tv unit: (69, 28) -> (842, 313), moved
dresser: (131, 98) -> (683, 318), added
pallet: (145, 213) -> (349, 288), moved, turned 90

:::

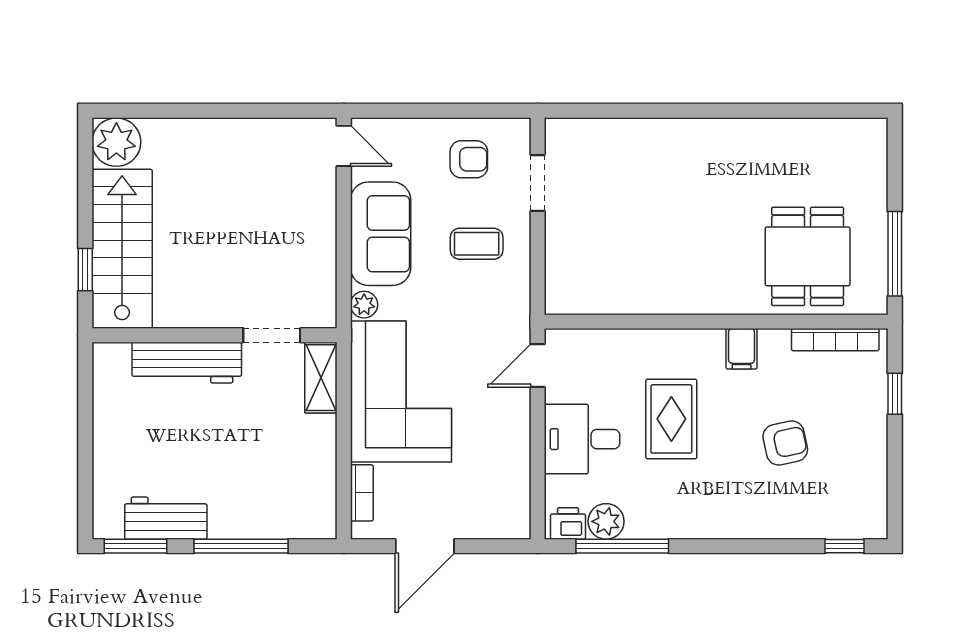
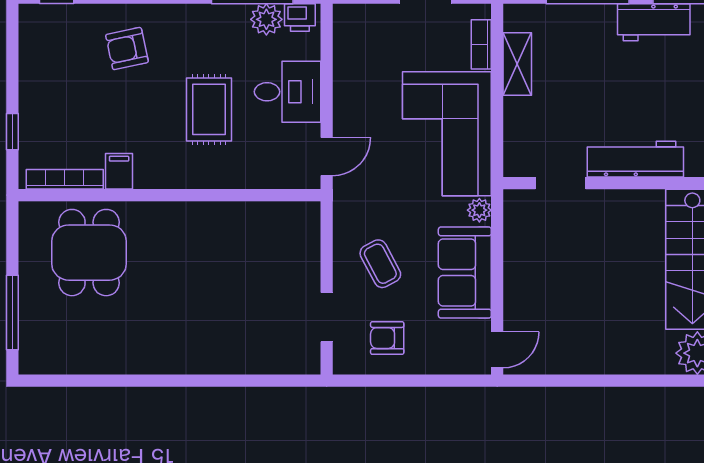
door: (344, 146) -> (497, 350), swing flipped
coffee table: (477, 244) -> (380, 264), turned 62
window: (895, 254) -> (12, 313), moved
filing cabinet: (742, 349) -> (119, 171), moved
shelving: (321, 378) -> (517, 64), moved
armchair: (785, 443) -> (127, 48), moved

:::

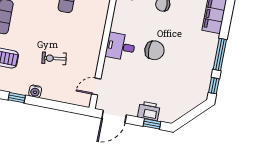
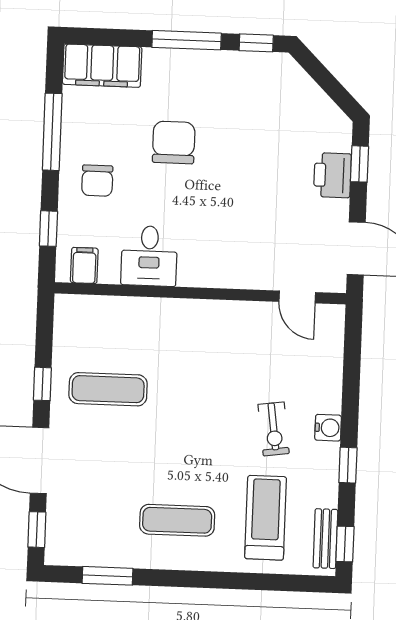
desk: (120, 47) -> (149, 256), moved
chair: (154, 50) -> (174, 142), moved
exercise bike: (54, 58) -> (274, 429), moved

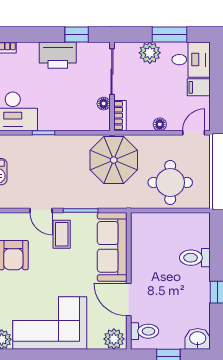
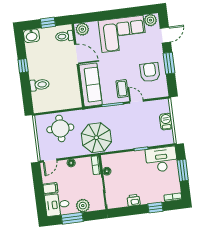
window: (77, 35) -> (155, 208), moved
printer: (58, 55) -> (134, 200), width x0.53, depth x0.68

:::

**What is needed**
Your answer should be the lines above, from the line containing "tv unit: (69, 28) -> (842, 313), moved" up to and including the line containing "pallet: (145, 213)", reproduced exactly and with nothing else.

**Answer box**
tv unit: (69, 28) -> (842, 313), moved
dresser: (131, 98) -> (683, 318), added
pallet: (145, 213) -> (349, 288), moved, turned 90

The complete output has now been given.